# Problem requirements
Going down the data below, set down exactly the line with "(73, 443) = (145, 430): grey box -> none" and each line after it through the line with "(604, 264) = (603, 387): brown"; no other lines.

# Data in this exercise
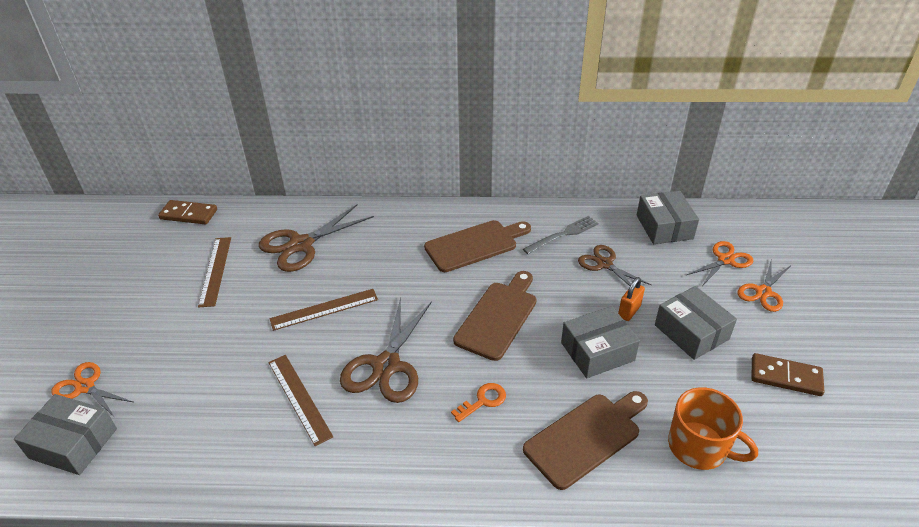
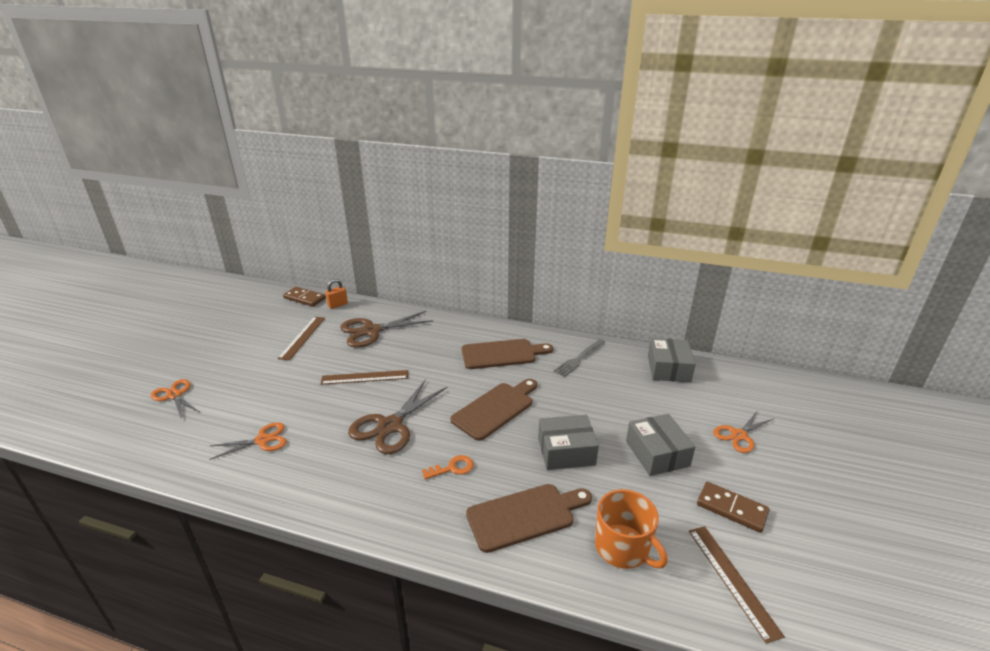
camera: 15 degrees right, 10 degrees down
(73, 443) = (145, 430): grey box -> none
(299, 398) = (314, 435): brown ruler -> brown ruler (732, 580)
(563, 234) = (578, 359): grey fork -> grey fork turned 150 degrees clockwise
(604, 264) = (603, 387): brown scissors -> none
(629, 311) = (608, 426): orange padlock -> orange padlock (338, 305)
(725, 260) = (713, 403): orange scissors -> orange scissors (262, 440)

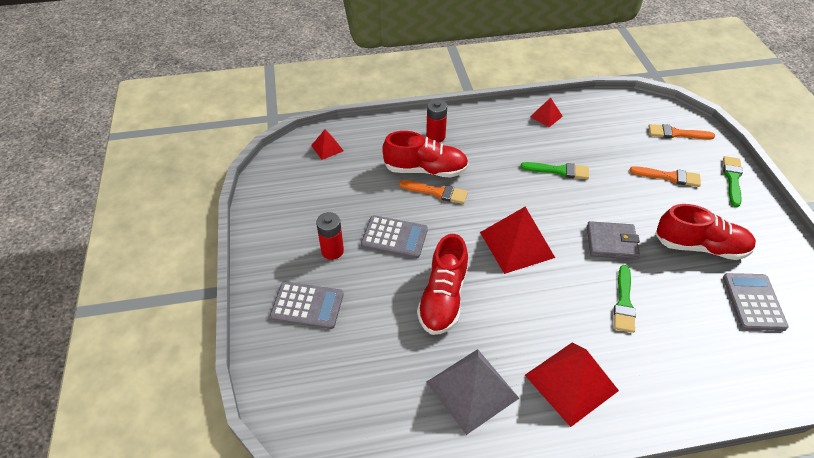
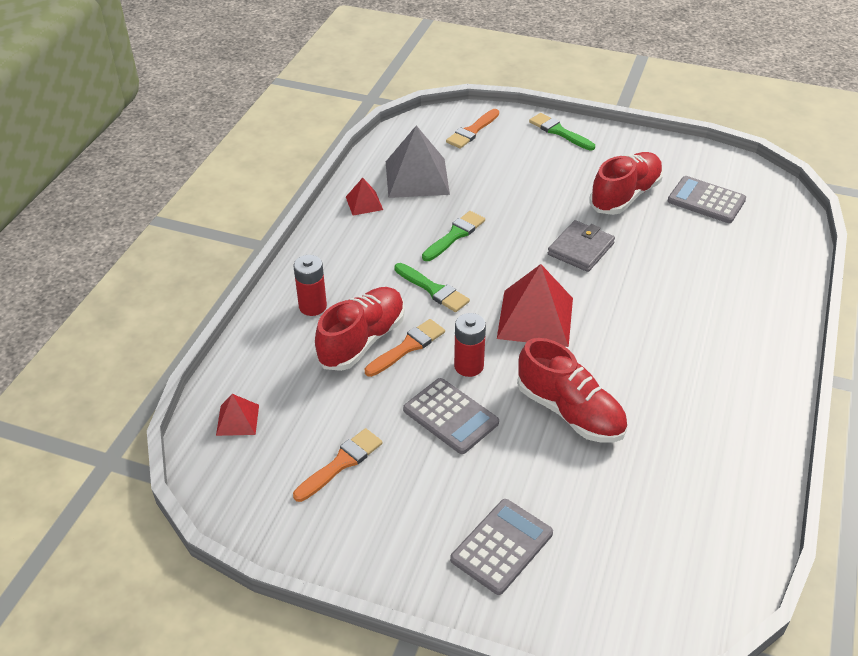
camera: 60 degrees left, 5 degrees down
(332, 251) = (429, 486): red battery -> red battery (469, 366)
(394, 237) = (450, 416): grey calculator -> grey calculator turned 90 degrees clockwise
(472, 389) = (701, 441): grey pyramid -> grey pyramid (416, 177)
(571, 383) = (730, 362): red pyramid -> none
(624, 302) = (659, 279): green brush -> green brush (433, 289)
(669, 177) = (525, 167): orange brush -> orange brush (341, 463)

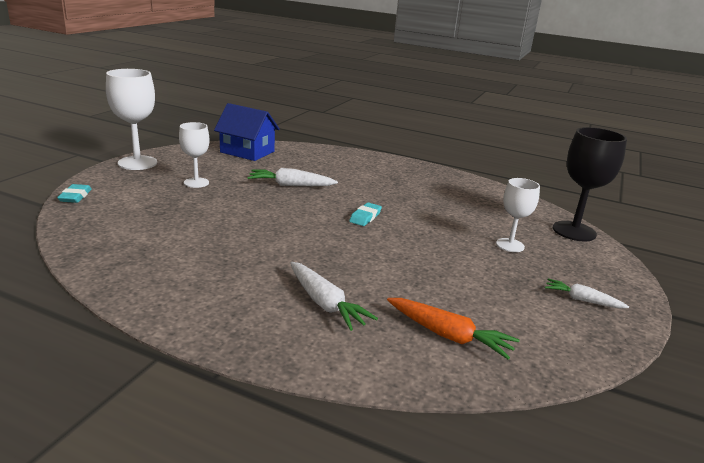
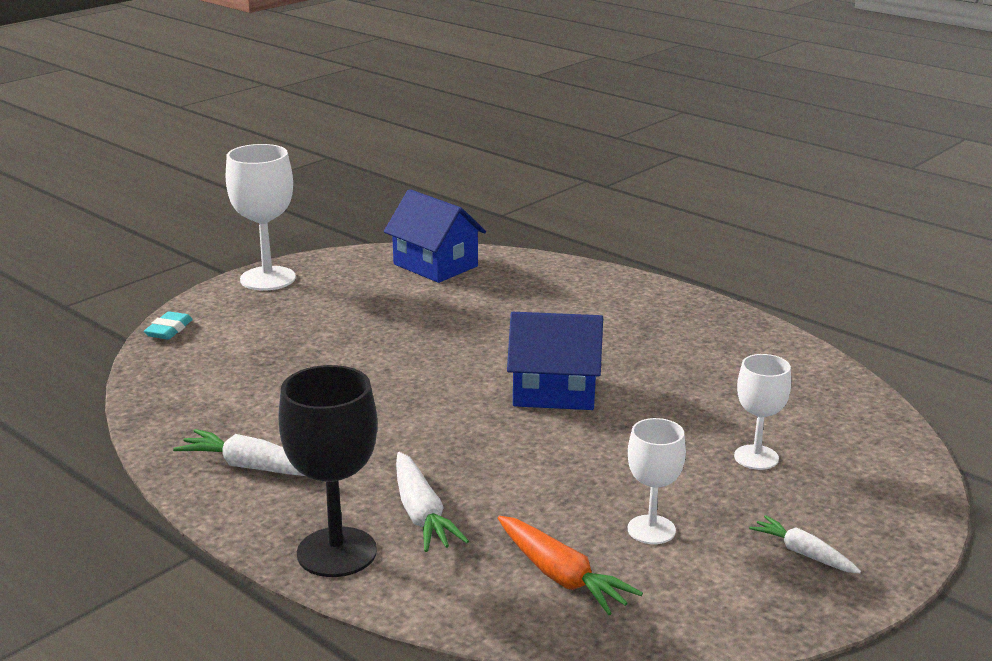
camera: 20 degrees right, 0 degrees up
(196, 183) = (336, 317): white goblet -> white goblet (651, 530)
(290, 185) = (471, 329): white carrot -> white carrot (252, 467)
(365, 217) = (555, 391): turquoise eraser -> blue house
(574, 231) = (890, 444): black goblet -> black goblet (336, 552)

# Written response
(73, 443) = (145, 430): grey box -> none
(299, 398) = (314, 435): brown ruler -> brown ruler (732, 580)
(563, 234) = (578, 359): grey fork -> grey fork turned 150 degrees clockwise
(604, 264) = (603, 387): brown scissors -> none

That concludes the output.